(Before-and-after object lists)
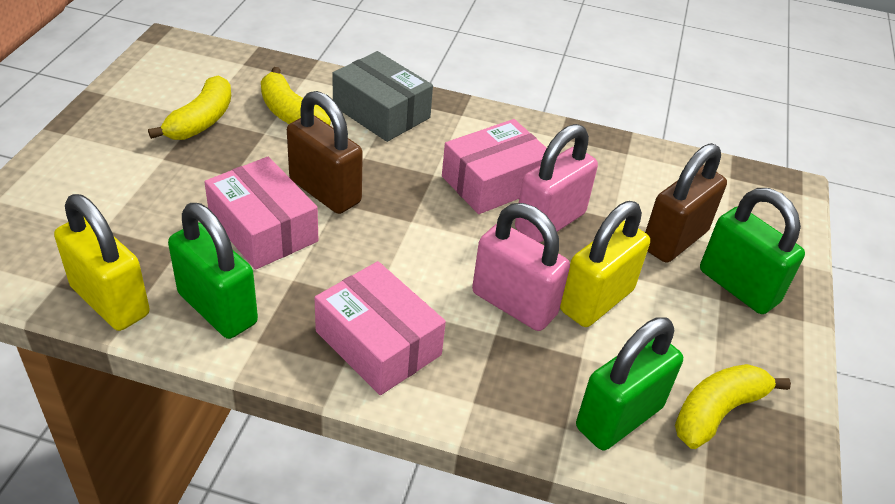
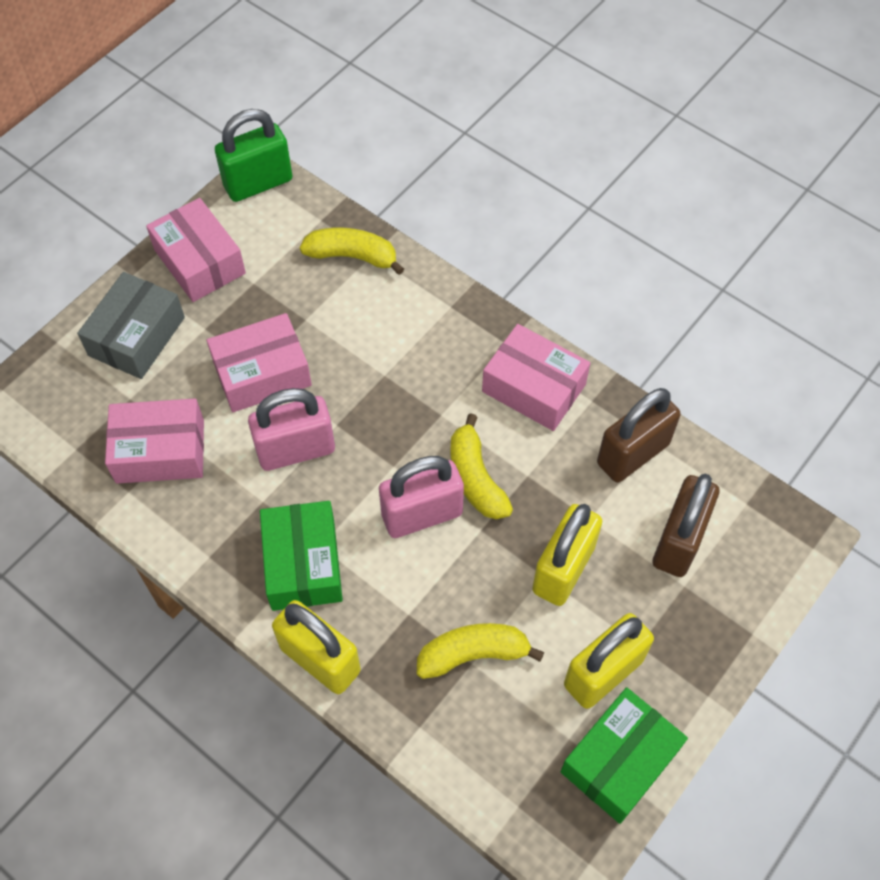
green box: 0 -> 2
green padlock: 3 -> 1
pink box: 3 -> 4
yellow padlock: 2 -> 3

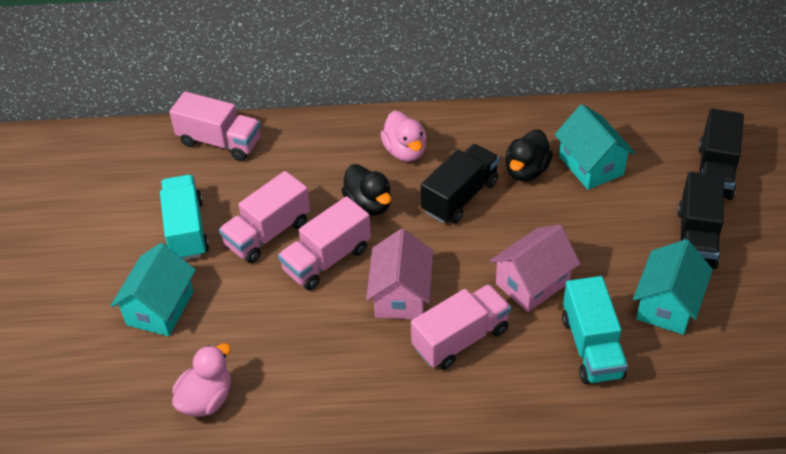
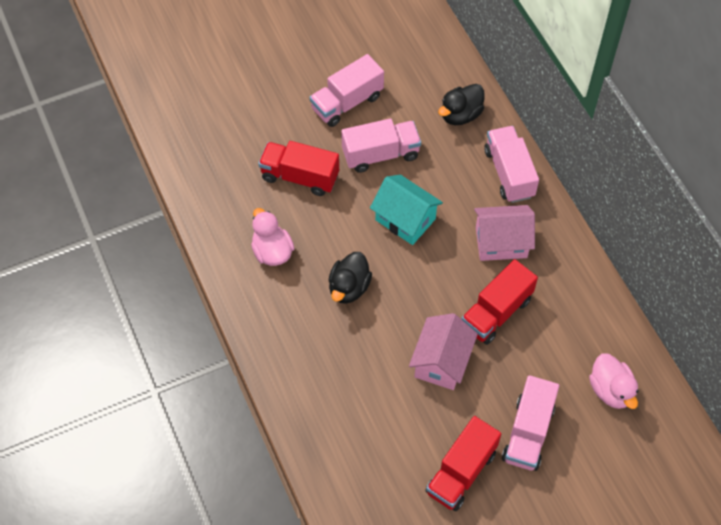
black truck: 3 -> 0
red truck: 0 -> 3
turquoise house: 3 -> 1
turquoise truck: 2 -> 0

▶ **WHAT IS REQUIRED**:
Reproduce each line of the records exactly, omitting any picture.

▶ **RESULT FOR THIS EXERCISE**:
green box: 0 -> 2
green padlock: 3 -> 1
pink box: 3 -> 4
yellow padlock: 2 -> 3

black truck: 3 -> 0
red truck: 0 -> 3
turquoise house: 3 -> 1
turquoise truck: 2 -> 0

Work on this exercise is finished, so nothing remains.